Exercise description:
Working from the line that contains "none -> tan cone G9 level 2" down to the last line below, repeat each line exactly.

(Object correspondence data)
# # # # # # #
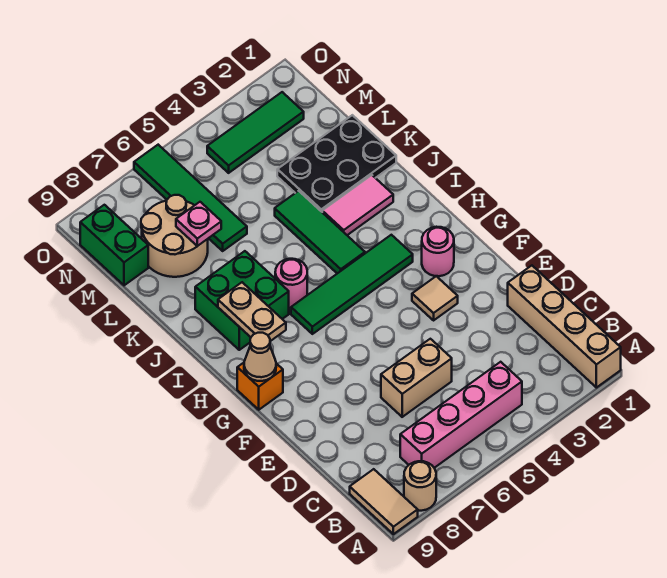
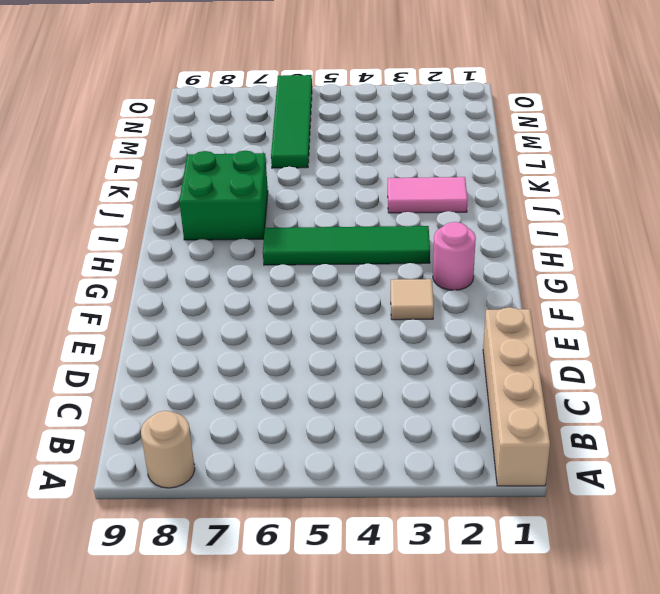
none -> tan tile A9:B9 level 1
none -> pink brick B4:B7 level 1
none -> tan brick D5:D6 level 1

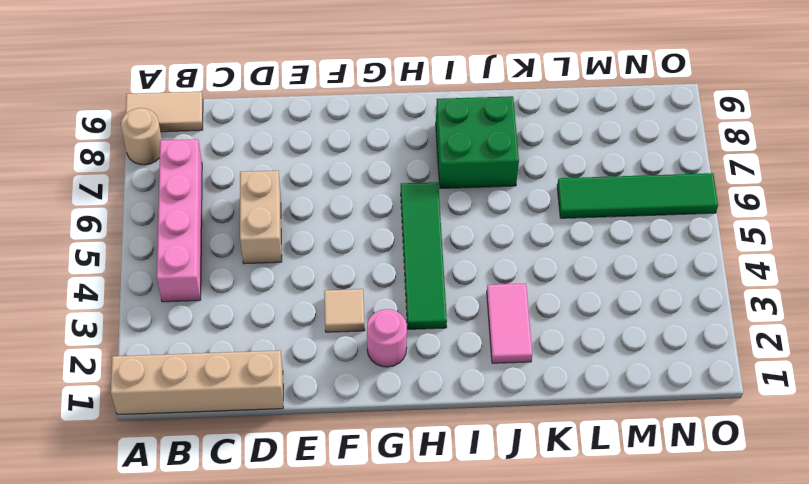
none -> orange brick G9 level 1
none -> green tile I4:K4 level 1
none -> pink round brick I6 level 1

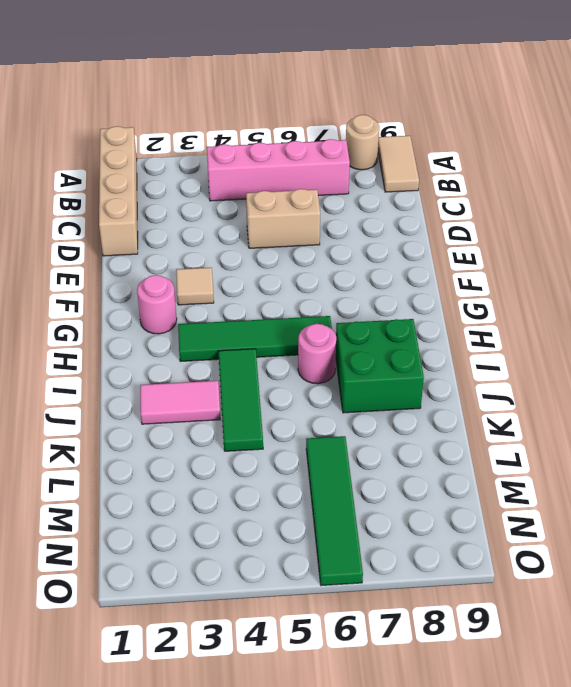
none -> orange brick G9 level 1
none -> black plate K1:L3 level 1
none -> tan round brick L7:M8 level 1

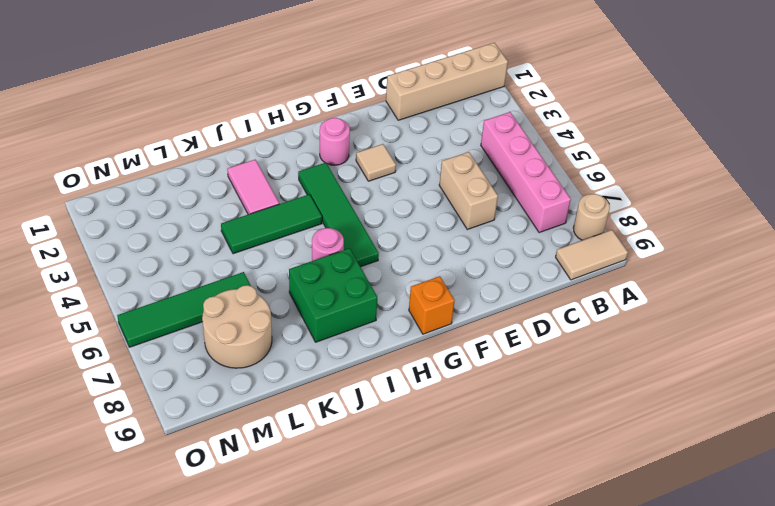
none -> black plate K1:L3 level 1
none -> green brick M9:N9 level 1
none -> green tile N2:N4 level 1

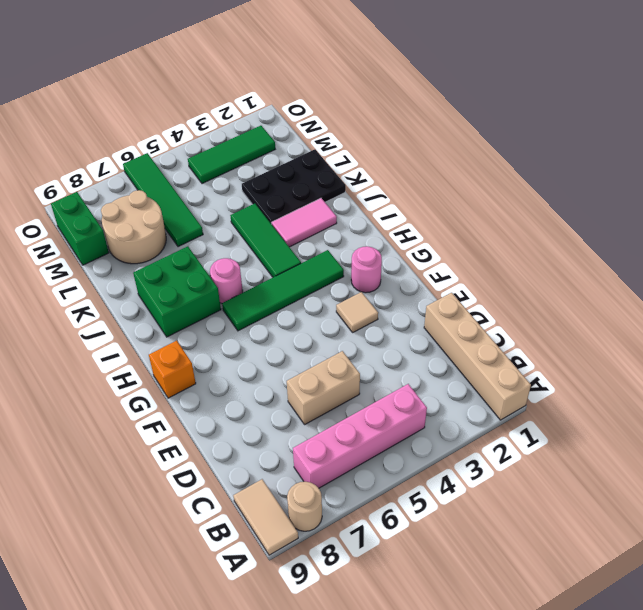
none -> tan cone G9 level 2
none -> tan plate H8:I8 level 2
none -> pink plate L7 level 2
# # # # # # #
Answer space:
none -> tan cone G9 level 2
none -> tan plate H8:I8 level 2
none -> pink plate L7 level 2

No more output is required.